**RECORD LIST:**
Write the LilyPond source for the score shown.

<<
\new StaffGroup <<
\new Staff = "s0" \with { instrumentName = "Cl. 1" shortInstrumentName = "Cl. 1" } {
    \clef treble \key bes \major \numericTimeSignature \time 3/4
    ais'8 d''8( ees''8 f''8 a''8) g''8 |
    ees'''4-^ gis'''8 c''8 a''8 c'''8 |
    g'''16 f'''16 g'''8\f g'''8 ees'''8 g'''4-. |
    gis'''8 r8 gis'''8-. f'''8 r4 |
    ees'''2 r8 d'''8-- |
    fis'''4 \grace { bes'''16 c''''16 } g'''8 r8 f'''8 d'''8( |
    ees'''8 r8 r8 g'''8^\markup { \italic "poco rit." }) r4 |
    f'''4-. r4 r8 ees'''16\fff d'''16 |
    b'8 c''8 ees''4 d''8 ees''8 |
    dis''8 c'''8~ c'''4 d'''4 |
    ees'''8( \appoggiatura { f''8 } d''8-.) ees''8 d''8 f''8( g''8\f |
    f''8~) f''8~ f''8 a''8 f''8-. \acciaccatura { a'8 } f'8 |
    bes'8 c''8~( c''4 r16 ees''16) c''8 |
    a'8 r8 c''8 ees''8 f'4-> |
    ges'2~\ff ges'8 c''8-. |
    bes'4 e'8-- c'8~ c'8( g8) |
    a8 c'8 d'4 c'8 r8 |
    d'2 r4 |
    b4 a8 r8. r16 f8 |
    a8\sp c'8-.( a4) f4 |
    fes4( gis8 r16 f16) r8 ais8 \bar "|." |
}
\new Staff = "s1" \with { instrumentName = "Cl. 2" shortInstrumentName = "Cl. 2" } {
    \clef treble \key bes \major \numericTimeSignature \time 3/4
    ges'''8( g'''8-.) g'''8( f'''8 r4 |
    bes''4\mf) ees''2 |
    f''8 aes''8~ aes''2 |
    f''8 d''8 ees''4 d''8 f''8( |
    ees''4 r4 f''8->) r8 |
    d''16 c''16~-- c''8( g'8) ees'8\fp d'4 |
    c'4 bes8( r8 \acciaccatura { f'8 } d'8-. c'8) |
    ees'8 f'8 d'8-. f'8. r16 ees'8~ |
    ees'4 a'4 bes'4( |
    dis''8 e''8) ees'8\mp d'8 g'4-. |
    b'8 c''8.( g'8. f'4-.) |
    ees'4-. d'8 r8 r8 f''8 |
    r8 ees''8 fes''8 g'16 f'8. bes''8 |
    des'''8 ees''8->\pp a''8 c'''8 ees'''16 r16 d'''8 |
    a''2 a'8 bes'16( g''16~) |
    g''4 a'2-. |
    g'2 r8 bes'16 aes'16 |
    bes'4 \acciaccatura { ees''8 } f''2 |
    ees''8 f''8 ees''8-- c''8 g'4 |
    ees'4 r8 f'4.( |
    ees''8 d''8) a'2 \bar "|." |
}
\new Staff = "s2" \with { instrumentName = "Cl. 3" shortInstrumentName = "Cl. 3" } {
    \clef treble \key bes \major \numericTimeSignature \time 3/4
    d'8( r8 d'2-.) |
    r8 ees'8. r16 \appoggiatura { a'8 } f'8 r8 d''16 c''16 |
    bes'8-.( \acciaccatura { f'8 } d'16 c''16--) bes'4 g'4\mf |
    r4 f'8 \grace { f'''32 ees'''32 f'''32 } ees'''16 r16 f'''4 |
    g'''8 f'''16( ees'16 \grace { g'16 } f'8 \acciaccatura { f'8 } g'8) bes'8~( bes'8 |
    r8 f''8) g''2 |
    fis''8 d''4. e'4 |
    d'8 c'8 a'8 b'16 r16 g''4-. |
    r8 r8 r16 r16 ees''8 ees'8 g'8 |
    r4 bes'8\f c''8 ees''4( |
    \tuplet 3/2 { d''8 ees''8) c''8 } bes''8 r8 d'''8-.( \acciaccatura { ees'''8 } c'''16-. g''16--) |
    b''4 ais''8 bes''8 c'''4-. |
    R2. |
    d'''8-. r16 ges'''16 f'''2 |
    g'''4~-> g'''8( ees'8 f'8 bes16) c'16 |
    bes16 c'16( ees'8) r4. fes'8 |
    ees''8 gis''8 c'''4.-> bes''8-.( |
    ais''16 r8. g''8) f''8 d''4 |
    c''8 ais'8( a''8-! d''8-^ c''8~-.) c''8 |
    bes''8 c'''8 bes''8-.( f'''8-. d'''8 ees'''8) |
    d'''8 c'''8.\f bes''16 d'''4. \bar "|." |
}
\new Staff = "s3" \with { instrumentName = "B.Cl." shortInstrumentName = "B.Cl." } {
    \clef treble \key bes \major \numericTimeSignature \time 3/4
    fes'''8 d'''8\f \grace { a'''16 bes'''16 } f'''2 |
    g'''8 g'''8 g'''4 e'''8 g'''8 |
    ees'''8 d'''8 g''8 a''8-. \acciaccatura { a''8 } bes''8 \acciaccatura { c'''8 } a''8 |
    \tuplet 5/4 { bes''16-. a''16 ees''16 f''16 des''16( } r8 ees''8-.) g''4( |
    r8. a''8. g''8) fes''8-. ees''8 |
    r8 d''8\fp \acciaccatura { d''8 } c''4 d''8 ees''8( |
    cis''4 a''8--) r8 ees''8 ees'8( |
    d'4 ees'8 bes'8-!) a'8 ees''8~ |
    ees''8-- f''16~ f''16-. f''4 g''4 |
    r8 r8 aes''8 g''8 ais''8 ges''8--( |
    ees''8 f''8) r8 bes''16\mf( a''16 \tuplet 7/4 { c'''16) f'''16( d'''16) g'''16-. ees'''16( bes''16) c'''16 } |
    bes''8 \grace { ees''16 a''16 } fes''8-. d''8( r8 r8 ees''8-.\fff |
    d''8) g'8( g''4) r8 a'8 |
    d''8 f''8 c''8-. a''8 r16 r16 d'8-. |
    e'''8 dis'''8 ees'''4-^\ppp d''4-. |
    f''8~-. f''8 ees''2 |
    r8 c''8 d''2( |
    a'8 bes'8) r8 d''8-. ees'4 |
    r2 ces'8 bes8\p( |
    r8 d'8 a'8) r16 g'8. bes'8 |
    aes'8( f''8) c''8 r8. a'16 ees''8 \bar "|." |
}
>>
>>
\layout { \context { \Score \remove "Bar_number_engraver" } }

**REQUIRED WORK:** Please identify every line above that contains the string "shortInstrumentName", treating uppercase and lowercase as different, and copy each of those lines in full.

**WRITTEN SOLUTION:**
\new Staff = "s0" \with { instrumentName = "Cl. 1" shortInstrumentName = "Cl. 1" } {
\new Staff = "s1" \with { instrumentName = "Cl. 2" shortInstrumentName = "Cl. 2" } {
\new Staff = "s2" \with { instrumentName = "Cl. 3" shortInstrumentName = "Cl. 3" } {
\new Staff = "s3" \with { instrumentName = "B.Cl." shortInstrumentName = "B.Cl." } {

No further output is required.